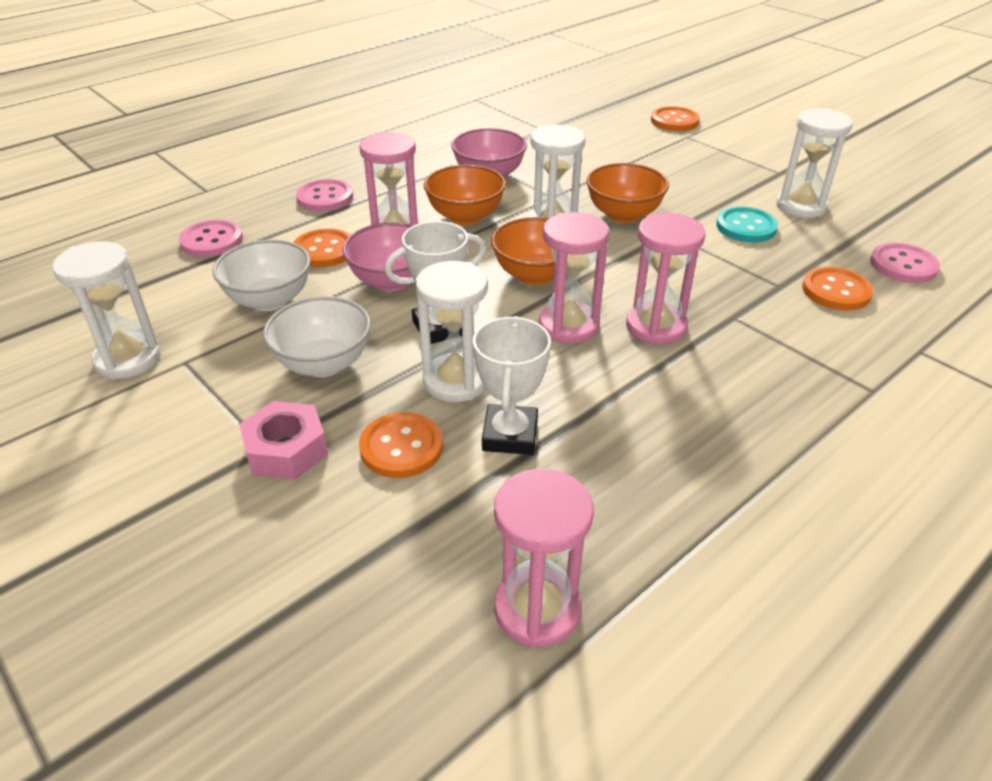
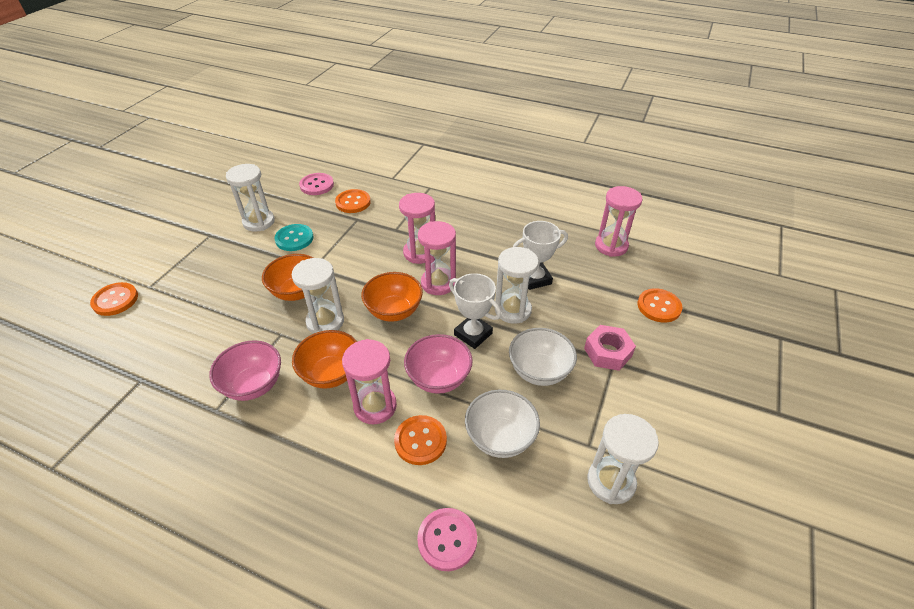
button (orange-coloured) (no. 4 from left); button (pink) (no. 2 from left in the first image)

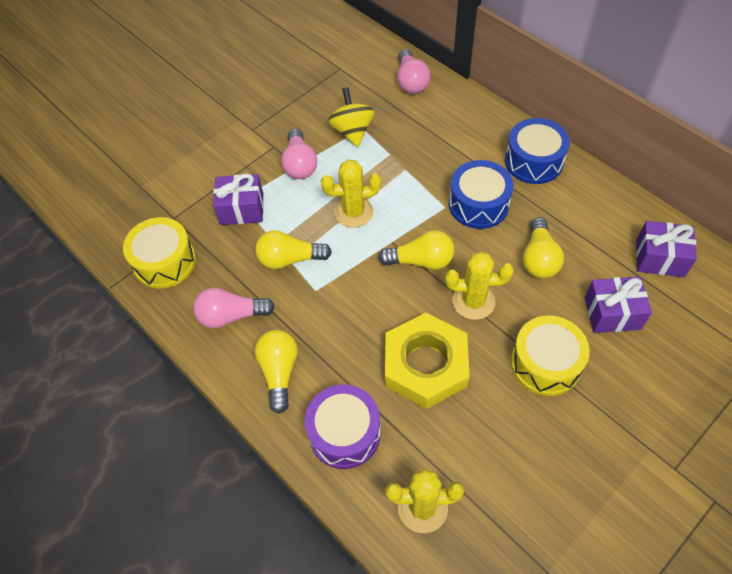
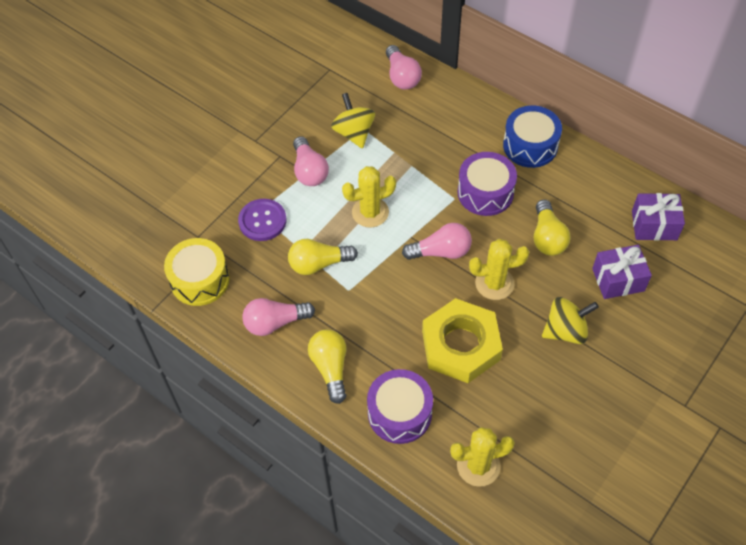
button (purple); light bulb (pink) (no. 4 from left); toy drum (purple) (no. 2 from left); spinning top (bright yellow) (no. 2 from left)

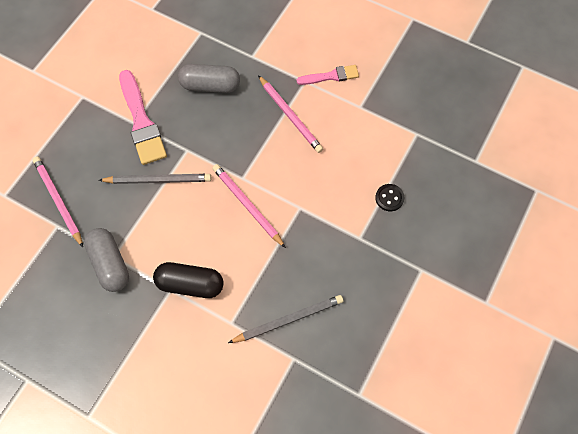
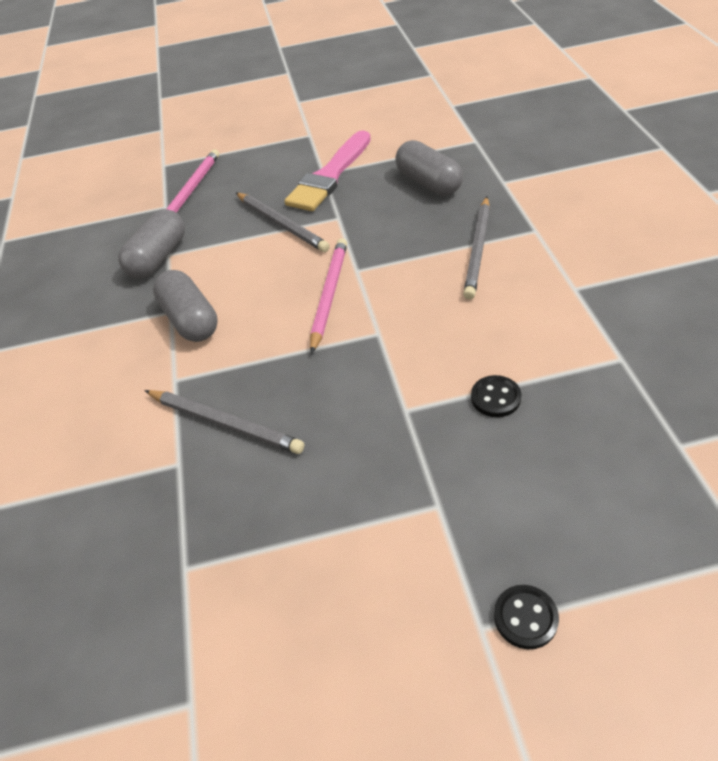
pill shape (ash-grey) (no. 2 from left); pencil (ash-grey) (no. 3 from left); button (ebony) (no. 2 from left); brush (pink) (no. 2 from left in the first image)

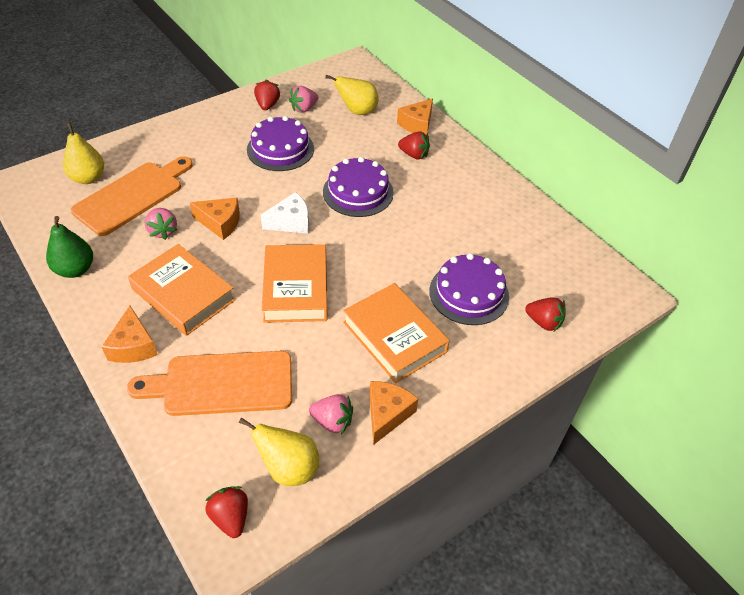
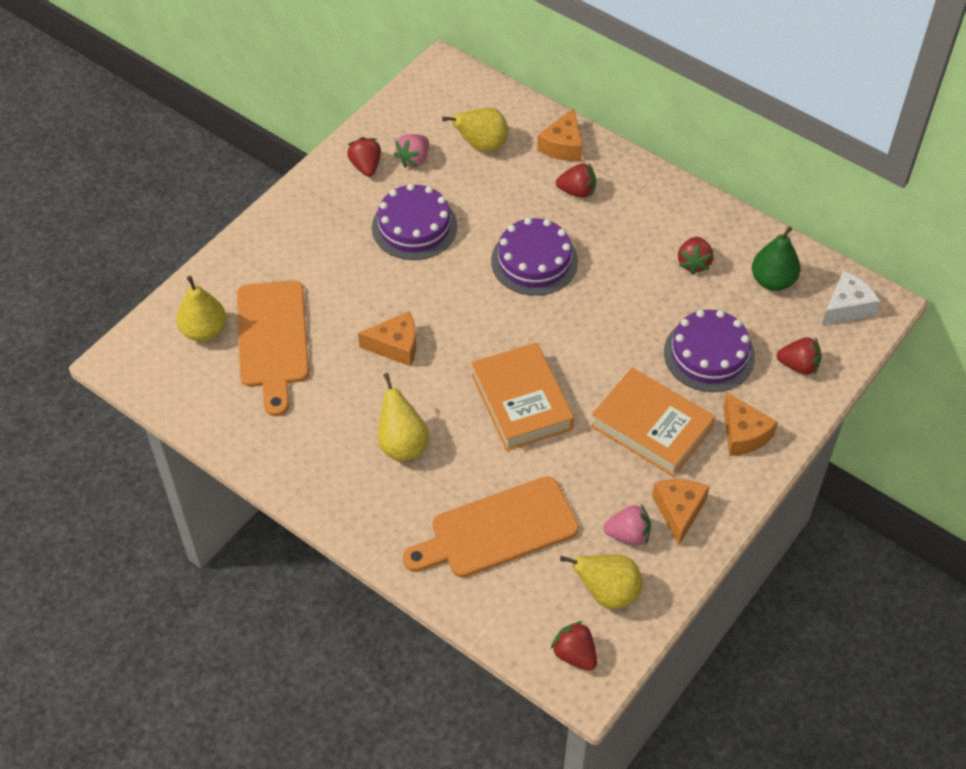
cutting board (orange-coloured) (no. 1 from left); pear fruit (bright yellow) (no. 2 from left); toy strawberry (crimson) (no. 4 from left); piece of cheese (orange-coloured) (no. 4 from left); pear fruit (leaf-green); piece of cheese (pure white); toy strawberry (pink) (no. 1 from left in the first image)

**WHAT YOU ARE ASKED TO DO:** The material should be returned verbatim, with all images omitted.

**ANSWER AREA:**
button (orange-coloured) (no. 4 from left); button (pink) (no. 2 from left in the first image)

button (purple); light bulb (pink) (no. 4 from left); toy drum (purple) (no. 2 from left); spinning top (bright yellow) (no. 2 from left)

pill shape (ash-grey) (no. 2 from left); pencil (ash-grey) (no. 3 from left); button (ebony) (no. 2 from left); brush (pink) (no. 2 from left in the first image)

cutting board (orange-coloured) (no. 1 from left); pear fruit (bright yellow) (no. 2 from left); toy strawberry (crimson) (no. 4 from left); piece of cheese (orange-coloured) (no. 4 from left); pear fruit (leaf-green); piece of cheese (pure white); toy strawberry (pink) (no. 1 from left in the first image)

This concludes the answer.